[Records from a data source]
Content starts
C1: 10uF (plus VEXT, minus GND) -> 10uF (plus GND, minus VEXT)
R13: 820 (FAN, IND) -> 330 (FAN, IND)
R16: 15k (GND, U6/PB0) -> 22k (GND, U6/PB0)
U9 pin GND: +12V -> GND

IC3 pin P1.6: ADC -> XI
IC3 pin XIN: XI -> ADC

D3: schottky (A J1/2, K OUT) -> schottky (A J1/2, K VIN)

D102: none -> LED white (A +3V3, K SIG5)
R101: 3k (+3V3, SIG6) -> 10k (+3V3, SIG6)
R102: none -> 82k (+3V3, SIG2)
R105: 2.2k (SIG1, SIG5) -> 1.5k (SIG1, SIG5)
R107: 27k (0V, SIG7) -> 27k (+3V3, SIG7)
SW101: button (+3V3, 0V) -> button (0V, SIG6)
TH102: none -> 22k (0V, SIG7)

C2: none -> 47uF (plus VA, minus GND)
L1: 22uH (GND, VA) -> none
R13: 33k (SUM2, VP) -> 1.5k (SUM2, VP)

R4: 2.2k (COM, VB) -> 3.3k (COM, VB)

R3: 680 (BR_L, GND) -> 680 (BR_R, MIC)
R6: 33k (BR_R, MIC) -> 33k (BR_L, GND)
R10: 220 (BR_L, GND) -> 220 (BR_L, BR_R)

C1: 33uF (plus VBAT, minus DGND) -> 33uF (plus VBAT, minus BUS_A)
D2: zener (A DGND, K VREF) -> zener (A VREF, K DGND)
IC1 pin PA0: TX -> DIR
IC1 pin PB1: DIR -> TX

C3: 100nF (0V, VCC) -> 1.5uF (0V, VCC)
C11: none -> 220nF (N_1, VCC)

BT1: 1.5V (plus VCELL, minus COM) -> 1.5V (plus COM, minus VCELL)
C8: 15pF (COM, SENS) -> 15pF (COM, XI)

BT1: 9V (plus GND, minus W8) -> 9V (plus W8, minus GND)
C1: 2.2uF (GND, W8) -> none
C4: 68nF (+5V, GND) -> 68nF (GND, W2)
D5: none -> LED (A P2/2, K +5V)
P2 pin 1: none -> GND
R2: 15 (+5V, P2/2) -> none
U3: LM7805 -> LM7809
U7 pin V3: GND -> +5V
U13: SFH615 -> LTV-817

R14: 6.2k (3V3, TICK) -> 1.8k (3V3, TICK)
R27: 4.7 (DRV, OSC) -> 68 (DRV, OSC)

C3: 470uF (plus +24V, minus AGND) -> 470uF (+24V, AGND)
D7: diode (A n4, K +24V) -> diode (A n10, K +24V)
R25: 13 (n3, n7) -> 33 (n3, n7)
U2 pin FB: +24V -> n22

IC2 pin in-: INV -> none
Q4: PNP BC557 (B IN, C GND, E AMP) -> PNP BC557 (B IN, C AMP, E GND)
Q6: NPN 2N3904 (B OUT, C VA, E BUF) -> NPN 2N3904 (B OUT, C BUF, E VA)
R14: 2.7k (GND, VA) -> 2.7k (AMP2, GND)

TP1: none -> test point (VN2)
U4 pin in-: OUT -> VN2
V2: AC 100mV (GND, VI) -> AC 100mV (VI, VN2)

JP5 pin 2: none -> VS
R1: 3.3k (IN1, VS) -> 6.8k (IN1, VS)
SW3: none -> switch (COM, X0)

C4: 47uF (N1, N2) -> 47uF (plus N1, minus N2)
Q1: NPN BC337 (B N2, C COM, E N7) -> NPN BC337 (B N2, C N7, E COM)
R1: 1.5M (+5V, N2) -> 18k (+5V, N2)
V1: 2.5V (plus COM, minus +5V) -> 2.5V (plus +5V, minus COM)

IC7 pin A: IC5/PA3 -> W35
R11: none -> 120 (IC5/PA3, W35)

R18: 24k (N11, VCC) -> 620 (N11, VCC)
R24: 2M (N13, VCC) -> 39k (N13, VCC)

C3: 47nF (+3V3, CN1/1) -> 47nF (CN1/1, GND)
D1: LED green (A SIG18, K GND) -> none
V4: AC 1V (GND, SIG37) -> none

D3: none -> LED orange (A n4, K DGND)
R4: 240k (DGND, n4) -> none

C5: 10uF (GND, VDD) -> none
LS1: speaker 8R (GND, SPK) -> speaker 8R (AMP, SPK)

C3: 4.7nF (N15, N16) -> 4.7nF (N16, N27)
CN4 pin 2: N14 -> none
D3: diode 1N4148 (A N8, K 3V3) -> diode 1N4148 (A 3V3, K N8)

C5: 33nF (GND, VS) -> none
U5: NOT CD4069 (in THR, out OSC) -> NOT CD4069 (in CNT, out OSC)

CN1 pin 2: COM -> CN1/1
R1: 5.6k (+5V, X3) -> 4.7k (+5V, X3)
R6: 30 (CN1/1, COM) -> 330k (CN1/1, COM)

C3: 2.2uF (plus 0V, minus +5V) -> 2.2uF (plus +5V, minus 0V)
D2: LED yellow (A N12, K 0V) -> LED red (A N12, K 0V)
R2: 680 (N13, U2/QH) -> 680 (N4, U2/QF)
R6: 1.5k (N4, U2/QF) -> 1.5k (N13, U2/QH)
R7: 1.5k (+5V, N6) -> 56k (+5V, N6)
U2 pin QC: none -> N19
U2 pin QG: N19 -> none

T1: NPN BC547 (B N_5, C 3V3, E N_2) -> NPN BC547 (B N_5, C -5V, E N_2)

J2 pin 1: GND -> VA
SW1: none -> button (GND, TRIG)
Content ends
Work item |
In full and without alteration, write out the data above.

Written solution |
C1: 10uF (plus VEXT, minus GND) -> 10uF (plus GND, minus VEXT)
R13: 820 (FAN, IND) -> 330 (FAN, IND)
R16: 15k (GND, U6/PB0) -> 22k (GND, U6/PB0)
U9 pin GND: +12V -> GND

IC3 pin P1.6: ADC -> XI
IC3 pin XIN: XI -> ADC

D3: schottky (A J1/2, K OUT) -> schottky (A J1/2, K VIN)

D102: none -> LED white (A +3V3, K SIG5)
R101: 3k (+3V3, SIG6) -> 10k (+3V3, SIG6)
R102: none -> 82k (+3V3, SIG2)
R105: 2.2k (SIG1, SIG5) -> 1.5k (SIG1, SIG5)
R107: 27k (0V, SIG7) -> 27k (+3V3, SIG7)
SW101: button (+3V3, 0V) -> button (0V, SIG6)
TH102: none -> 22k (0V, SIG7)

C2: none -> 47uF (plus VA, minus GND)
L1: 22uH (GND, VA) -> none
R13: 33k (SUM2, VP) -> 1.5k (SUM2, VP)

R4: 2.2k (COM, VB) -> 3.3k (COM, VB)

R3: 680 (BR_L, GND) -> 680 (BR_R, MIC)
R6: 33k (BR_R, MIC) -> 33k (BR_L, GND)
R10: 220 (BR_L, GND) -> 220 (BR_L, BR_R)

C1: 33uF (plus VBAT, minus DGND) -> 33uF (plus VBAT, minus BUS_A)
D2: zener (A DGND, K VREF) -> zener (A VREF, K DGND)
IC1 pin PA0: TX -> DIR
IC1 pin PB1: DIR -> TX

C3: 100nF (0V, VCC) -> 1.5uF (0V, VCC)
C11: none -> 220nF (N_1, VCC)

BT1: 1.5V (plus VCELL, minus COM) -> 1.5V (plus COM, minus VCELL)
C8: 15pF (COM, SENS) -> 15pF (COM, XI)

BT1: 9V (plus GND, minus W8) -> 9V (plus W8, minus GND)
C1: 2.2uF (GND, W8) -> none
C4: 68nF (+5V, GND) -> 68nF (GND, W2)
D5: none -> LED (A P2/2, K +5V)
P2 pin 1: none -> GND
R2: 15 (+5V, P2/2) -> none
U3: LM7805 -> LM7809
U7 pin V3: GND -> +5V
U13: SFH615 -> LTV-817

R14: 6.2k (3V3, TICK) -> 1.8k (3V3, TICK)
R27: 4.7 (DRV, OSC) -> 68 (DRV, OSC)

C3: 470uF (plus +24V, minus AGND) -> 470uF (+24V, AGND)
D7: diode (A n4, K +24V) -> diode (A n10, K +24V)
R25: 13 (n3, n7) -> 33 (n3, n7)
U2 pin FB: +24V -> n22

IC2 pin in-: INV -> none
Q4: PNP BC557 (B IN, C GND, E AMP) -> PNP BC557 (B IN, C AMP, E GND)
Q6: NPN 2N3904 (B OUT, C VA, E BUF) -> NPN 2N3904 (B OUT, C BUF, E VA)
R14: 2.7k (GND, VA) -> 2.7k (AMP2, GND)

TP1: none -> test point (VN2)
U4 pin in-: OUT -> VN2
V2: AC 100mV (GND, VI) -> AC 100mV (VI, VN2)

JP5 pin 2: none -> VS
R1: 3.3k (IN1, VS) -> 6.8k (IN1, VS)
SW3: none -> switch (COM, X0)

C4: 47uF (N1, N2) -> 47uF (plus N1, minus N2)
Q1: NPN BC337 (B N2, C COM, E N7) -> NPN BC337 (B N2, C N7, E COM)
R1: 1.5M (+5V, N2) -> 18k (+5V, N2)
V1: 2.5V (plus COM, minus +5V) -> 2.5V (plus +5V, minus COM)

IC7 pin A: IC5/PA3 -> W35
R11: none -> 120 (IC5/PA3, W35)

R18: 24k (N11, VCC) -> 620 (N11, VCC)
R24: 2M (N13, VCC) -> 39k (N13, VCC)

C3: 47nF (+3V3, CN1/1) -> 47nF (CN1/1, GND)
D1: LED green (A SIG18, K GND) -> none
V4: AC 1V (GND, SIG37) -> none

D3: none -> LED orange (A n4, K DGND)
R4: 240k (DGND, n4) -> none

C5: 10uF (GND, VDD) -> none
LS1: speaker 8R (GND, SPK) -> speaker 8R (AMP, SPK)

C3: 4.7nF (N15, N16) -> 4.7nF (N16, N27)
CN4 pin 2: N14 -> none
D3: diode 1N4148 (A N8, K 3V3) -> diode 1N4148 (A 3V3, K N8)

C5: 33nF (GND, VS) -> none
U5: NOT CD4069 (in THR, out OSC) -> NOT CD4069 (in CNT, out OSC)

CN1 pin 2: COM -> CN1/1
R1: 5.6k (+5V, X3) -> 4.7k (+5V, X3)
R6: 30 (CN1/1, COM) -> 330k (CN1/1, COM)

C3: 2.2uF (plus 0V, minus +5V) -> 2.2uF (plus +5V, minus 0V)
D2: LED yellow (A N12, K 0V) -> LED red (A N12, K 0V)
R2: 680 (N13, U2/QH) -> 680 (N4, U2/QF)
R6: 1.5k (N4, U2/QF) -> 1.5k (N13, U2/QH)
R7: 1.5k (+5V, N6) -> 56k (+5V, N6)
U2 pin QC: none -> N19
U2 pin QG: N19 -> none

T1: NPN BC547 (B N_5, C 3V3, E N_2) -> NPN BC547 (B N_5, C -5V, E N_2)

J2 pin 1: GND -> VA
SW1: none -> button (GND, TRIG)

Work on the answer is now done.